- [Exercise]: After locating the line that contains "calculatrice (orange) (196, 508)" in the records below, write out exactly that line and each line after it through the one that contains "feutre (orange) (133, 589)", and nothing else.

================

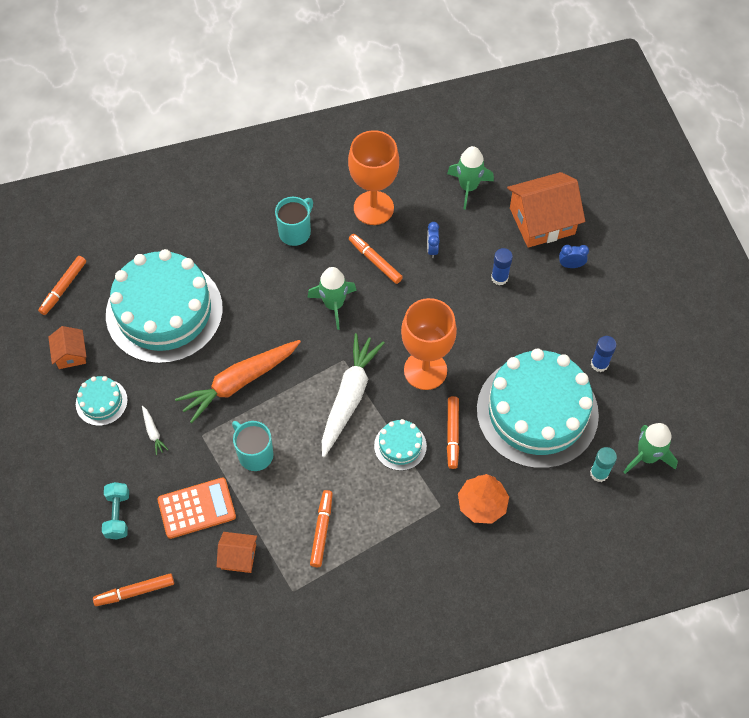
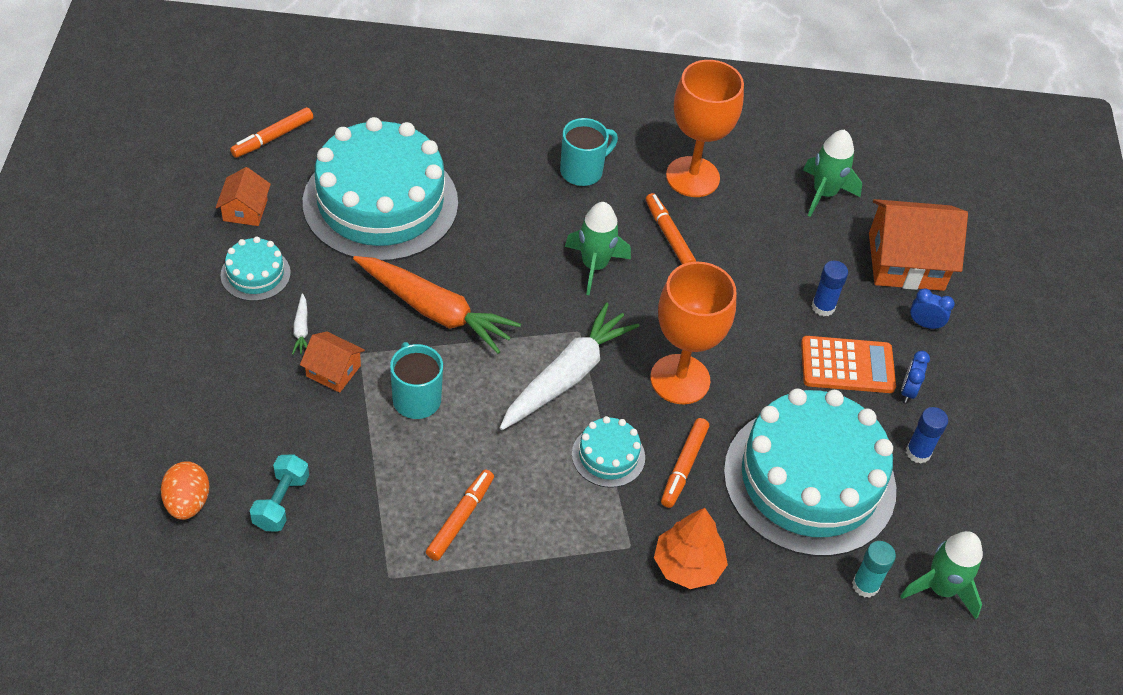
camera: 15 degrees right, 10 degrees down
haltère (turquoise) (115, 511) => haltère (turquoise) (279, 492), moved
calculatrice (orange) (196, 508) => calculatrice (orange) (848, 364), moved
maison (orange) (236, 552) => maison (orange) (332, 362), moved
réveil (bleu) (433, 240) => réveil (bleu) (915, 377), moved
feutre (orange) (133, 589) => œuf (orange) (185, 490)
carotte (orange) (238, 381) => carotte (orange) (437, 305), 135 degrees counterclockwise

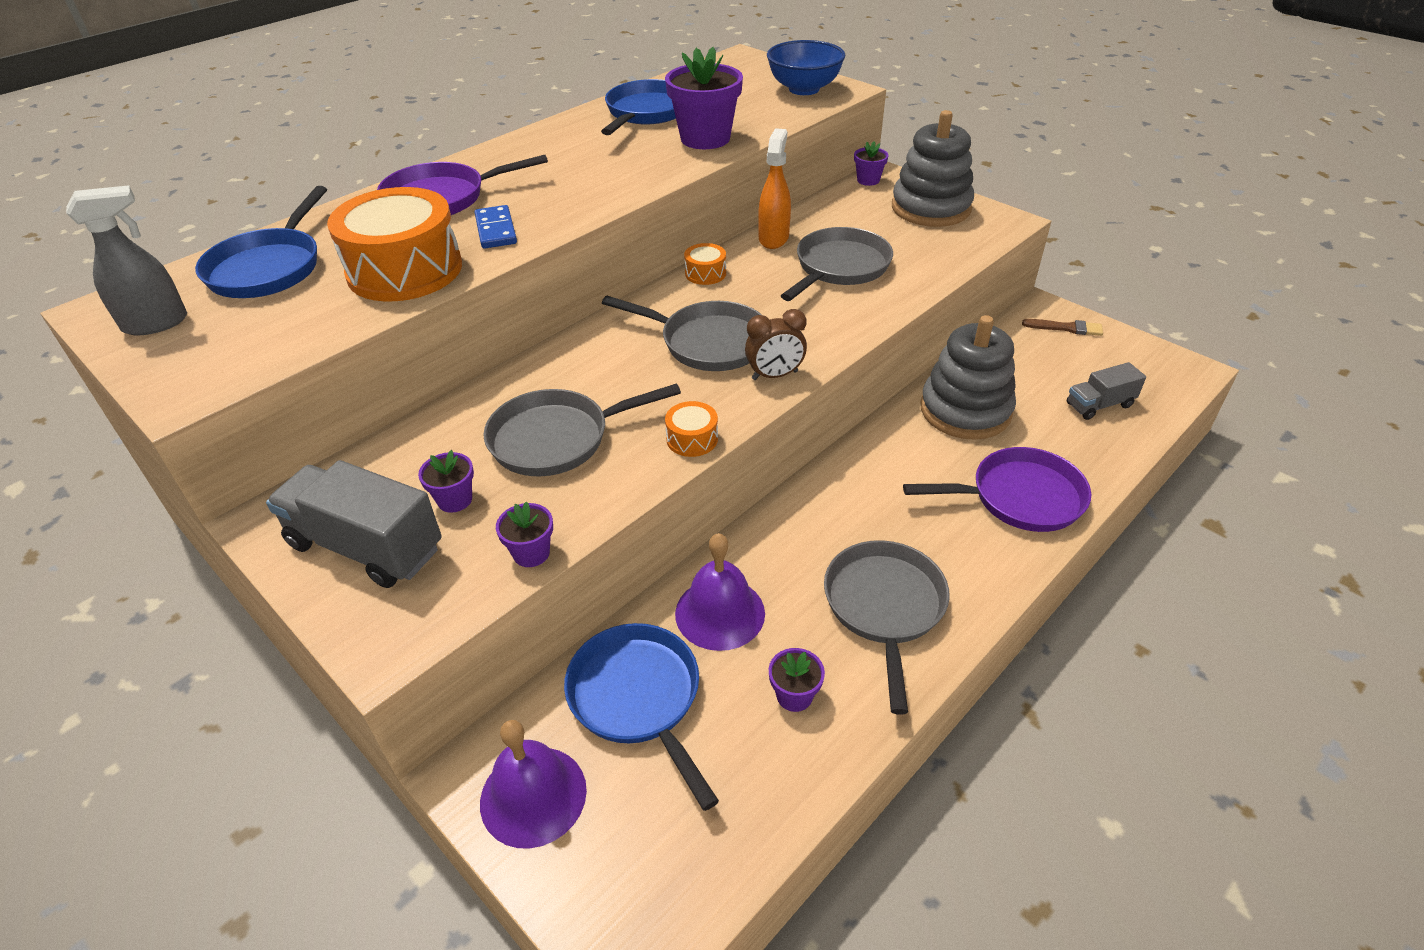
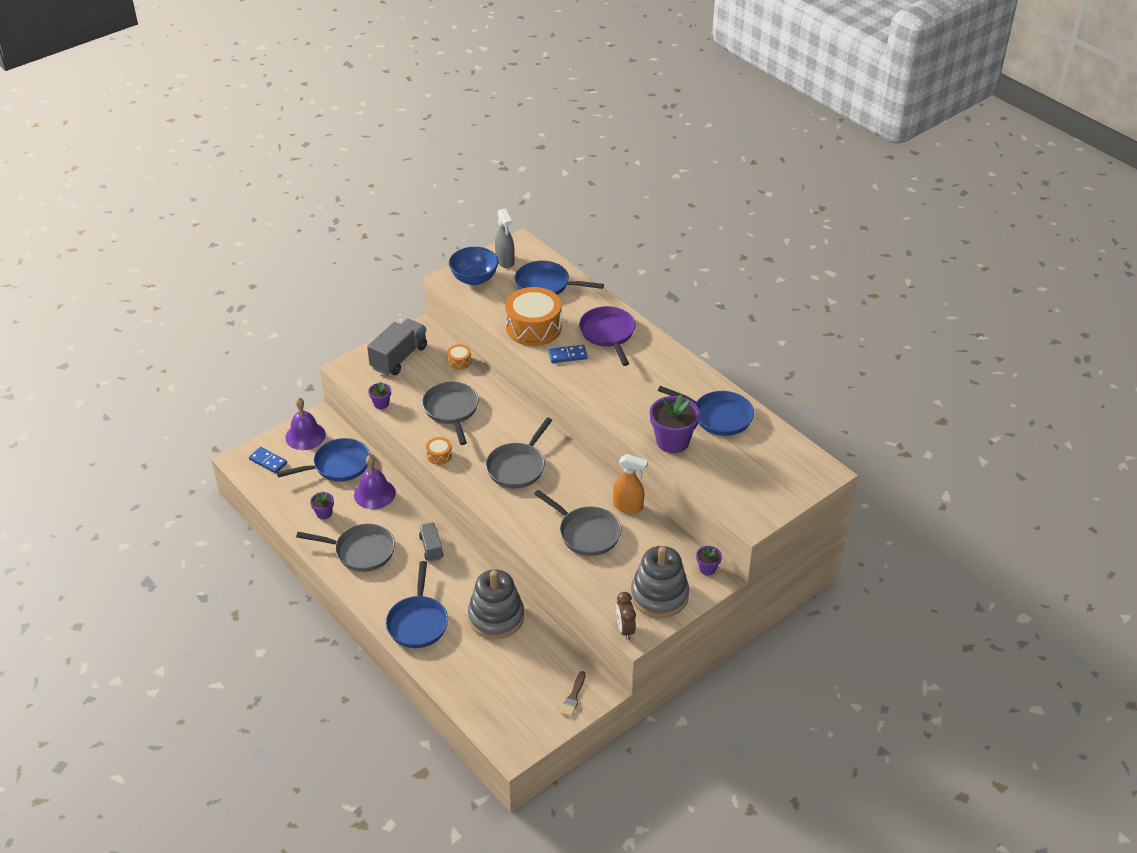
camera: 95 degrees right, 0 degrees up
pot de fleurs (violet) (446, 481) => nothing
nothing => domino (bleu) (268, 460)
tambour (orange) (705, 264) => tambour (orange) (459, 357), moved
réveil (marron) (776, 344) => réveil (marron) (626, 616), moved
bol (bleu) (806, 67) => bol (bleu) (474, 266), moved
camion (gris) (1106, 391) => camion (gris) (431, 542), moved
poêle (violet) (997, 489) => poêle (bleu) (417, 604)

================

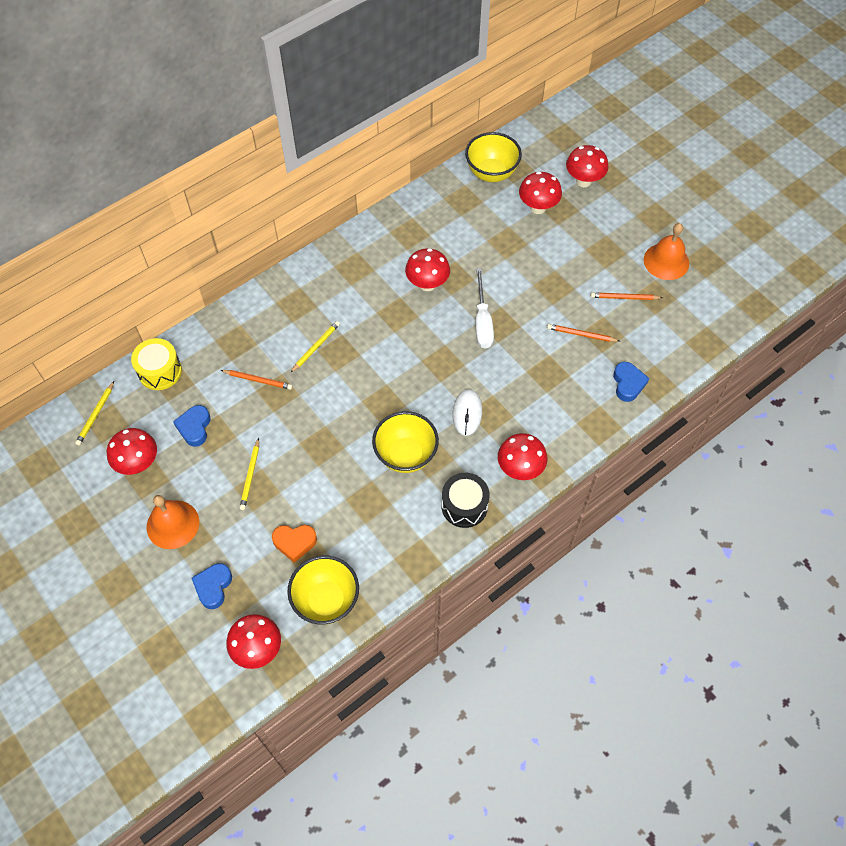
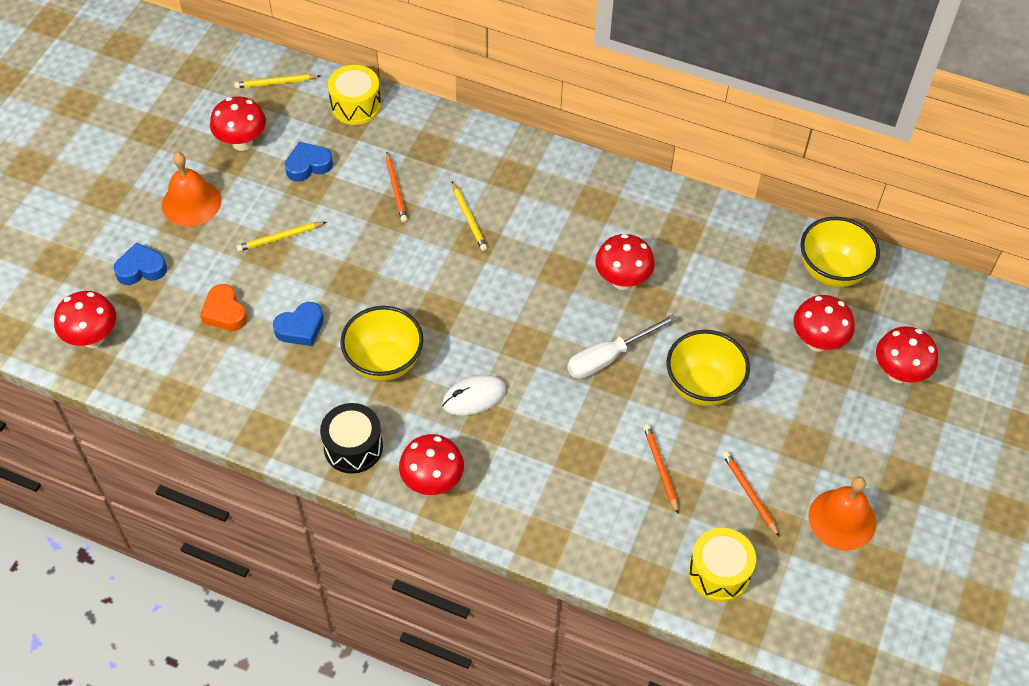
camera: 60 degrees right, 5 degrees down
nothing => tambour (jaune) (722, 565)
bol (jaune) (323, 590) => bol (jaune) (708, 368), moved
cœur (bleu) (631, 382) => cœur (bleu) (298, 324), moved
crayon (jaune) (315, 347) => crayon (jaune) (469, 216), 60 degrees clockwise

================

- [Output for this task]:
calculatrice (orange) (196, 508) => calculatrice (orange) (848, 364), moved
maison (orange) (236, 552) => maison (orange) (332, 362), moved
réveil (bleu) (433, 240) => réveil (bleu) (915, 377), moved
feutre (orange) (133, 589) => œuf (orange) (185, 490)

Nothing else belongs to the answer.